WORK TASK:
Find the line with "blue slope H5:J6" in the entries below. Repeat it, every following line, and the line with "orange brick L5:L7", exactly and with nothing added.

TASK MATERIAL:
Segment Open
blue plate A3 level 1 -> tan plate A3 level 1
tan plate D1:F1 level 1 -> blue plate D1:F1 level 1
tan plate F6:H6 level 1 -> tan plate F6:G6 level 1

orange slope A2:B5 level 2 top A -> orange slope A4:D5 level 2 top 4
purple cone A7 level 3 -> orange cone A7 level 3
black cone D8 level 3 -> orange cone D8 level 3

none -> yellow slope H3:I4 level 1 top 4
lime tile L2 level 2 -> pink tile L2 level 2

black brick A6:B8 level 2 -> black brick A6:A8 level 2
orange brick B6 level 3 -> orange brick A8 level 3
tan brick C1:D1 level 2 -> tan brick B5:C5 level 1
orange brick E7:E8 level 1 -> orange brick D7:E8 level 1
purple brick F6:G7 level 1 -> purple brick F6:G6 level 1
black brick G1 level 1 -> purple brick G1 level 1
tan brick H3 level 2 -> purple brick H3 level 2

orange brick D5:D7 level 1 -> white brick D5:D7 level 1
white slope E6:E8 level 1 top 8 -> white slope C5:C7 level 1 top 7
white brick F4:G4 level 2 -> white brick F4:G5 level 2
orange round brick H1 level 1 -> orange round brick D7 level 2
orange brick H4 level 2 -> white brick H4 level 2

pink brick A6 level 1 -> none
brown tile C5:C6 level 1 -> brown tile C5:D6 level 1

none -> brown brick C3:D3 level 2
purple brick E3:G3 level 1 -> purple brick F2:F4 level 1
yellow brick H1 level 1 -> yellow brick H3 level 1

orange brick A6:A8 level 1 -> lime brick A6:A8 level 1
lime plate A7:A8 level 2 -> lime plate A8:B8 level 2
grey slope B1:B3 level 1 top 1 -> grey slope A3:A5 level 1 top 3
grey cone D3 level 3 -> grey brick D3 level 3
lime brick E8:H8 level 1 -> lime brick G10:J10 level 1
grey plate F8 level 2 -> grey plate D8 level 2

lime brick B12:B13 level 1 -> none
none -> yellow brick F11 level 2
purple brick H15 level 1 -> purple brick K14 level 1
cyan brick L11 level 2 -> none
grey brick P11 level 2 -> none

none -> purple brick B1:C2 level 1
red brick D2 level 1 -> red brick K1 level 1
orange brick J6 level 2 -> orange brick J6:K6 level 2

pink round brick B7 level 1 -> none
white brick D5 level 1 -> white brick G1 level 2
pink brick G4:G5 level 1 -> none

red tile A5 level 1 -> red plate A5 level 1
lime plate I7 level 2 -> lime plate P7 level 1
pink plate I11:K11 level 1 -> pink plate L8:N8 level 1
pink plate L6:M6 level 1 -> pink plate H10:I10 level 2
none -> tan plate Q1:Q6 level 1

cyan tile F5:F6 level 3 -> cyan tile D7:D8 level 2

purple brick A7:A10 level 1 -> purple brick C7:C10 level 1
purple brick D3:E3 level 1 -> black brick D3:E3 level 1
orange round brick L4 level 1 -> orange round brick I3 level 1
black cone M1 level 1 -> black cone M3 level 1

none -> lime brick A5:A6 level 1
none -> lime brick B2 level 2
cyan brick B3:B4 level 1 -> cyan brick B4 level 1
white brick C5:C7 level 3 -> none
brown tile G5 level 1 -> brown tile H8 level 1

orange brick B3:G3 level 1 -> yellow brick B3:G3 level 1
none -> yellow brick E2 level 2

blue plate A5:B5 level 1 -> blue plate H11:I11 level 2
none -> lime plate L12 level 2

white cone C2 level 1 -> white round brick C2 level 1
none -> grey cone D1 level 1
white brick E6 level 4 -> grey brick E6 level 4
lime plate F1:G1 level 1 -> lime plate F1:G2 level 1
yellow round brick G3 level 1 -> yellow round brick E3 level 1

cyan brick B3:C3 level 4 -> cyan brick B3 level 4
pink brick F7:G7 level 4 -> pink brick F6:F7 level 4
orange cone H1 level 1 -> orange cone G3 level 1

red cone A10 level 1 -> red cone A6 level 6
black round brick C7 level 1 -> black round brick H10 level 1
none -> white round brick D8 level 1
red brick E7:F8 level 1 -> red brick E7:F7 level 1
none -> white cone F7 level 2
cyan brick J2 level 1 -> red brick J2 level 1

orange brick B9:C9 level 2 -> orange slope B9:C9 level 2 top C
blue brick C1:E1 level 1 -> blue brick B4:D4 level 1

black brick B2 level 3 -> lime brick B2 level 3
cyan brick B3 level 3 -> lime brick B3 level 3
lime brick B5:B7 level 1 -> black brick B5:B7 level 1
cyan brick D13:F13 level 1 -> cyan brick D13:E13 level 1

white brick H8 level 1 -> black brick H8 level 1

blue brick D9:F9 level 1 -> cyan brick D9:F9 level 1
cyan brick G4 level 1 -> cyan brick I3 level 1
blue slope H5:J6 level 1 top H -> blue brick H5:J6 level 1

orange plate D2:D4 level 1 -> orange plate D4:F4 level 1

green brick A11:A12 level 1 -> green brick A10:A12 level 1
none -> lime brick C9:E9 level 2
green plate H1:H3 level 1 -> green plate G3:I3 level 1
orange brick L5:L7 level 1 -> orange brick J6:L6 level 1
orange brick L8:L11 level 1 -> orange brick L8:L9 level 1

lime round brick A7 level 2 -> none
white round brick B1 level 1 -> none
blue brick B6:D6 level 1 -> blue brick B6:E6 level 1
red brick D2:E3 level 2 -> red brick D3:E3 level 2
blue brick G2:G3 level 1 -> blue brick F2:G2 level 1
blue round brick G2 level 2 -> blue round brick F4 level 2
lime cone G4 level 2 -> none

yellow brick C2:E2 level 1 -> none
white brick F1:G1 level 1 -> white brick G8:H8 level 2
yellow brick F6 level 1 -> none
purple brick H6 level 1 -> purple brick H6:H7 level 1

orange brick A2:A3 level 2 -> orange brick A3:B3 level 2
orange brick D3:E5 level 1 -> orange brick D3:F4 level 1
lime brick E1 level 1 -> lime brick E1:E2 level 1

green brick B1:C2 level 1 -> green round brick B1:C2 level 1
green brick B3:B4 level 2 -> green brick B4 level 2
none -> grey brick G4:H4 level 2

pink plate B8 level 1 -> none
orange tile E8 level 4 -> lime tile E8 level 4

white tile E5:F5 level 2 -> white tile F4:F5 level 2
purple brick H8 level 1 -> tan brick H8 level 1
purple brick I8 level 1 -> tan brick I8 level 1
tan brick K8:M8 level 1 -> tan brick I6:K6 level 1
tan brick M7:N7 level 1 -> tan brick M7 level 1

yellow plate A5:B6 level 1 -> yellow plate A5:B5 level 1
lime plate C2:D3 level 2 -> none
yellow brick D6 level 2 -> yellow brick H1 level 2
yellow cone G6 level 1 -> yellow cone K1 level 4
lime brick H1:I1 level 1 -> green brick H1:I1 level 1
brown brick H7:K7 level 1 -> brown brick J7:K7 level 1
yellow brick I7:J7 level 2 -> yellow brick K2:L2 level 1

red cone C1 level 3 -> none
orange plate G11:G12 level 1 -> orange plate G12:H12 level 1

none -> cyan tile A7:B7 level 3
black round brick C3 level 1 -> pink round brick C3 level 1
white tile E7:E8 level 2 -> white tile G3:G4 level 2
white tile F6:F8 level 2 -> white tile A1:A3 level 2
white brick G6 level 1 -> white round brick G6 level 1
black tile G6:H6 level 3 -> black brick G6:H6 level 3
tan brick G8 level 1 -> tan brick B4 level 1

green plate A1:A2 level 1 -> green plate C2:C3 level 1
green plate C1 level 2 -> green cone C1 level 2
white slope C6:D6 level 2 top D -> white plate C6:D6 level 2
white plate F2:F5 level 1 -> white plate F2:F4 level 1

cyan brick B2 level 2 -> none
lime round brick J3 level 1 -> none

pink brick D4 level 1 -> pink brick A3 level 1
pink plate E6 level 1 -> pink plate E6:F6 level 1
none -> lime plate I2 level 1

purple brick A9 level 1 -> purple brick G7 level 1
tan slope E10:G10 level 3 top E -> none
Segment Closed
WRITTEN SOLUTION:
blue slope H5:J6 level 1 top H -> blue brick H5:J6 level 1

orange plate D2:D4 level 1 -> orange plate D4:F4 level 1

green brick A11:A12 level 1 -> green brick A10:A12 level 1
none -> lime brick C9:E9 level 2
green plate H1:H3 level 1 -> green plate G3:I3 level 1
orange brick L5:L7 level 1 -> orange brick J6:L6 level 1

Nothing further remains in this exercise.